Task - Reproduce the entries from the start through the line containing "cyan square at", replacing "rotated" with "turned" and leaving everything else unchanged.

>> begin Task input

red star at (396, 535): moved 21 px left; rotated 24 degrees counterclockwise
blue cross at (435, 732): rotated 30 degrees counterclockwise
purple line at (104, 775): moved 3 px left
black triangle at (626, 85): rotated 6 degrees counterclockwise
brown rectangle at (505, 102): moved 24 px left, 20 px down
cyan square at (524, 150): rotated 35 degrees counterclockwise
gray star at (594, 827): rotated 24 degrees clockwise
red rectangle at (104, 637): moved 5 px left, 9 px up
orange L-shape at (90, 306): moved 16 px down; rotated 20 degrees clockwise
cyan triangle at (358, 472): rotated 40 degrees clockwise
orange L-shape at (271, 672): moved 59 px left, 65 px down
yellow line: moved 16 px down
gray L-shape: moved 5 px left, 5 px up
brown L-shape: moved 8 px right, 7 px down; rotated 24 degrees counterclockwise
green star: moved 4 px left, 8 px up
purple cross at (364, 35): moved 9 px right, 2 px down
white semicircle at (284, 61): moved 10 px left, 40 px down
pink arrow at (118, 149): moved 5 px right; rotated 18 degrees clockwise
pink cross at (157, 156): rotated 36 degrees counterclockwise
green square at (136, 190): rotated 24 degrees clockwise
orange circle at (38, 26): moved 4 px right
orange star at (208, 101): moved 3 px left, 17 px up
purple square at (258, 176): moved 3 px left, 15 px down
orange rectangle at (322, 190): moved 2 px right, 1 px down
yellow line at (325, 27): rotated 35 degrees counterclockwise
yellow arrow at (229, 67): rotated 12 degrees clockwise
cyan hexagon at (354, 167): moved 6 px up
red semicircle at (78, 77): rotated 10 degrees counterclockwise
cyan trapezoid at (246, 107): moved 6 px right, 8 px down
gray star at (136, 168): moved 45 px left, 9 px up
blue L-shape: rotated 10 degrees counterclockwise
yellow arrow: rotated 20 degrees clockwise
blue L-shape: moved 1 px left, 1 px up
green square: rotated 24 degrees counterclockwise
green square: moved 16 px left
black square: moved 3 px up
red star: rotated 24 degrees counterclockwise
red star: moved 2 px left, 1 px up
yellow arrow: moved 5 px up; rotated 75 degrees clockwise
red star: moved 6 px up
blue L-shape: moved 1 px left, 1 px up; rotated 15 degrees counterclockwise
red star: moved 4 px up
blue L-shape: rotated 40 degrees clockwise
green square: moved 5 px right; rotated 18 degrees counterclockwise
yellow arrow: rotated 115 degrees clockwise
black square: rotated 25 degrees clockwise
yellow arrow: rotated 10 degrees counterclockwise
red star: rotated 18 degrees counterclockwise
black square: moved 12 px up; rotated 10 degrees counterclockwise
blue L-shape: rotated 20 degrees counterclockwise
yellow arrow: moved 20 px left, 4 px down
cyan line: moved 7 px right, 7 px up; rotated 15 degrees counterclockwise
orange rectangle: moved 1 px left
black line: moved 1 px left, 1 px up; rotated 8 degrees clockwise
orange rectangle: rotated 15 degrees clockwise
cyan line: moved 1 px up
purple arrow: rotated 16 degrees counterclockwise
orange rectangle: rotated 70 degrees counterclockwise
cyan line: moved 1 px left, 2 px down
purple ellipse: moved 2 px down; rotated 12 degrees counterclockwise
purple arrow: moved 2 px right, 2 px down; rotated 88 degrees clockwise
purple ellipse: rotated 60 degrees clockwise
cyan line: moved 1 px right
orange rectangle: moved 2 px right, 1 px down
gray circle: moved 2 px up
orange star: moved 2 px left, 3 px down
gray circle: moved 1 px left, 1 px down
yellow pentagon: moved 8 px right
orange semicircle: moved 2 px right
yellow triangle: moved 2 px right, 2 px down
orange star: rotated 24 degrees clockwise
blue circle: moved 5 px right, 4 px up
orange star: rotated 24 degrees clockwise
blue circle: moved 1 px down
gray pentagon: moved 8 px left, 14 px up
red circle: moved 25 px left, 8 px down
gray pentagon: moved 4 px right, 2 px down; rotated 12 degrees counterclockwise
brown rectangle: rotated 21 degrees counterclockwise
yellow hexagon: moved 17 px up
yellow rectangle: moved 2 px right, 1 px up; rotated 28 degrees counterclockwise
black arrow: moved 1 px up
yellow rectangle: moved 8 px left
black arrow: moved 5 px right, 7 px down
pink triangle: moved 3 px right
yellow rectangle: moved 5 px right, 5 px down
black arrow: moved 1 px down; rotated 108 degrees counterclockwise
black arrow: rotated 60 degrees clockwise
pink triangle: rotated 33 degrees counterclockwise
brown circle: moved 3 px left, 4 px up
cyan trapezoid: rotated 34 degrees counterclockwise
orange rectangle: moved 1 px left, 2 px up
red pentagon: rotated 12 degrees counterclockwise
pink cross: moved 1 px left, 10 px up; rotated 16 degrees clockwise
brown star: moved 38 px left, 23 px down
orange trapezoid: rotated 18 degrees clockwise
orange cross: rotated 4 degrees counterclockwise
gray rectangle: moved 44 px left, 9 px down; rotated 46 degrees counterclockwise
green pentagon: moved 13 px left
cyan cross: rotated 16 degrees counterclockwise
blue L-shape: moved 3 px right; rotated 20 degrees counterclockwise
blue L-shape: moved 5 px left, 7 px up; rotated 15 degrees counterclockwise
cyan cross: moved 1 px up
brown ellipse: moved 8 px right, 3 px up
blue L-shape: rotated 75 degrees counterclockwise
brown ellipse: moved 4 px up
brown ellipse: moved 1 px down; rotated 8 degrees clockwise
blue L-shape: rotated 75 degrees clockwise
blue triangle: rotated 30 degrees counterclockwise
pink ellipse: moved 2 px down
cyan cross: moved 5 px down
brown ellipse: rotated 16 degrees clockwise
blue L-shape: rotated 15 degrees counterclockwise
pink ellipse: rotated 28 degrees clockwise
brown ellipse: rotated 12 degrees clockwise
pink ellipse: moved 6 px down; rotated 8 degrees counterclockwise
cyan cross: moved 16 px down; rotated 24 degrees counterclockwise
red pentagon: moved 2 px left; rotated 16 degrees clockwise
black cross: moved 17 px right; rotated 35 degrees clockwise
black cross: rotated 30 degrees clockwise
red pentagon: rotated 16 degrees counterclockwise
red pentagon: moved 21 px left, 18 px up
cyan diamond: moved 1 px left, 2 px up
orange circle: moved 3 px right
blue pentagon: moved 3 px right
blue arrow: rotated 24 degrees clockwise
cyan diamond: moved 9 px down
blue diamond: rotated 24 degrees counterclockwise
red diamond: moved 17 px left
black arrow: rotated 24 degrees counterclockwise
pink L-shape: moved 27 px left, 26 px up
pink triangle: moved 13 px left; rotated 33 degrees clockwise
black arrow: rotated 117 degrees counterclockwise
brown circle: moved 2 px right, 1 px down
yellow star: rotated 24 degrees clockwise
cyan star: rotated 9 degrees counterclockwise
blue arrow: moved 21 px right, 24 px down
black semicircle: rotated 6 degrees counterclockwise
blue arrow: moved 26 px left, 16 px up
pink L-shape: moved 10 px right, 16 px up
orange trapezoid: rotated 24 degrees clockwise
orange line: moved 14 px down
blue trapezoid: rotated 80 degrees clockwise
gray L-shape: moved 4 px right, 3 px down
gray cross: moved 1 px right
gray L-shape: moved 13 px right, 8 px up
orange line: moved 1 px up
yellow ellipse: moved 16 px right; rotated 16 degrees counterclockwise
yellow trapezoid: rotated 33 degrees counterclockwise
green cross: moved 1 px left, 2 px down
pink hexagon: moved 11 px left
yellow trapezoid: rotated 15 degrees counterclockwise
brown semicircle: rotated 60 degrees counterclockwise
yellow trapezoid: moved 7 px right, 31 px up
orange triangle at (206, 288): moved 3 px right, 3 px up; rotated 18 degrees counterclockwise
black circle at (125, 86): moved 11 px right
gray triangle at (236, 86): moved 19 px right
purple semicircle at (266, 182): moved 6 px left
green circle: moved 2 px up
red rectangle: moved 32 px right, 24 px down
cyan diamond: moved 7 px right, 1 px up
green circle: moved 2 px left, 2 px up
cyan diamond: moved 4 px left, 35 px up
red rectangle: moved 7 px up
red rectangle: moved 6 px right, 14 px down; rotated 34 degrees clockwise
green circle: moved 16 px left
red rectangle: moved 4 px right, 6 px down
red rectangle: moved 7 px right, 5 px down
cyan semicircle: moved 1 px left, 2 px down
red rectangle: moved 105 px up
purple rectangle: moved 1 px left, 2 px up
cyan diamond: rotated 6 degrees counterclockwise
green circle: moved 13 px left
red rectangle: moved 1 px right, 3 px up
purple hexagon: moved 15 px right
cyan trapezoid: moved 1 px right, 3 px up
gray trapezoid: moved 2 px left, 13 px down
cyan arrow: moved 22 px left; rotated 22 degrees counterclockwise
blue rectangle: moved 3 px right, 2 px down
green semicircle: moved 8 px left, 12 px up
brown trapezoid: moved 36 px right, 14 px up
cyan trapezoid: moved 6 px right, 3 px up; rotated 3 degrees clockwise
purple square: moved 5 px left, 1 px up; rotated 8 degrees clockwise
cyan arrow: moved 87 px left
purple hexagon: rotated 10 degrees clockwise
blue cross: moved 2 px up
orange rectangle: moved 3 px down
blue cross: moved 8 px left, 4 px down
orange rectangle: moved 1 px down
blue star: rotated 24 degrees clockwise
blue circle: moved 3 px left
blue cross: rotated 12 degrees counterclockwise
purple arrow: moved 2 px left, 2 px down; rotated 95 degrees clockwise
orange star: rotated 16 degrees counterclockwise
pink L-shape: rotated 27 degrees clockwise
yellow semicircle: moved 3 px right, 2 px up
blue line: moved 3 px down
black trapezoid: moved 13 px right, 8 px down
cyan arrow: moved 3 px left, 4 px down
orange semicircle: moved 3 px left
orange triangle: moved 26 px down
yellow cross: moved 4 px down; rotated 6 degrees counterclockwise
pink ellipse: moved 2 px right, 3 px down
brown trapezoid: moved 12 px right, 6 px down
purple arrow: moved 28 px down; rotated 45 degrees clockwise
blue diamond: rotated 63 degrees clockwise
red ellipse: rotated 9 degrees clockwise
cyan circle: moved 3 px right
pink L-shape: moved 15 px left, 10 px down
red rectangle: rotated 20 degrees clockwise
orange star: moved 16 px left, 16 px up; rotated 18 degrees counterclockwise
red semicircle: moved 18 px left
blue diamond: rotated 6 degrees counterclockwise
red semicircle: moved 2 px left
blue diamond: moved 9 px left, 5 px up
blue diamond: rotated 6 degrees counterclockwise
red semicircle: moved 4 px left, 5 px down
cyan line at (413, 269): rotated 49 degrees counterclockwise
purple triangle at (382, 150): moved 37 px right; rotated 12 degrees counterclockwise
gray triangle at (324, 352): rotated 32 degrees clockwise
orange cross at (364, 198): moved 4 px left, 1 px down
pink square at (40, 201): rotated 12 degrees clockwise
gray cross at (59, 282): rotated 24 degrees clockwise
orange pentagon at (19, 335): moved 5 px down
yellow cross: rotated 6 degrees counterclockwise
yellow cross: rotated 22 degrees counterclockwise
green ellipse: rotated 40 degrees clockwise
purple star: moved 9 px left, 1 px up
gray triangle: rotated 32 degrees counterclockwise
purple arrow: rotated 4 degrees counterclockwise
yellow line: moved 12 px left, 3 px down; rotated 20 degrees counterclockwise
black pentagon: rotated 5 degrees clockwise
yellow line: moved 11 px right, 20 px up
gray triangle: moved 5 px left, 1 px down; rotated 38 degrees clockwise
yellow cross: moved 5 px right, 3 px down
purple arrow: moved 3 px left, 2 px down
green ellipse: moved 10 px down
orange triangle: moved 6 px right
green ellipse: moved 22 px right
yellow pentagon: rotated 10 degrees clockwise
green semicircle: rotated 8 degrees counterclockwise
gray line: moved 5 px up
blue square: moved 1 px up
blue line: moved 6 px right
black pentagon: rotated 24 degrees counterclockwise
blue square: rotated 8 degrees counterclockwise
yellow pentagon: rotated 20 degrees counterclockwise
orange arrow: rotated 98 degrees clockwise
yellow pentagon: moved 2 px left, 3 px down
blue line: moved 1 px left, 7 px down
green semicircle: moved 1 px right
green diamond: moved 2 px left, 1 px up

>> end Task input

Written solution -
red star at (396, 535): moved 21 px left; turned 24 degrees counterclockwise
blue cross at (435, 732): turned 30 degrees counterclockwise
purple line at (104, 775): moved 3 px left
black triangle at (626, 85): turned 6 degrees counterclockwise
brown rectangle at (505, 102): moved 24 px left, 20 px down
cyan square at (524, 150): turned 35 degrees counterclockwise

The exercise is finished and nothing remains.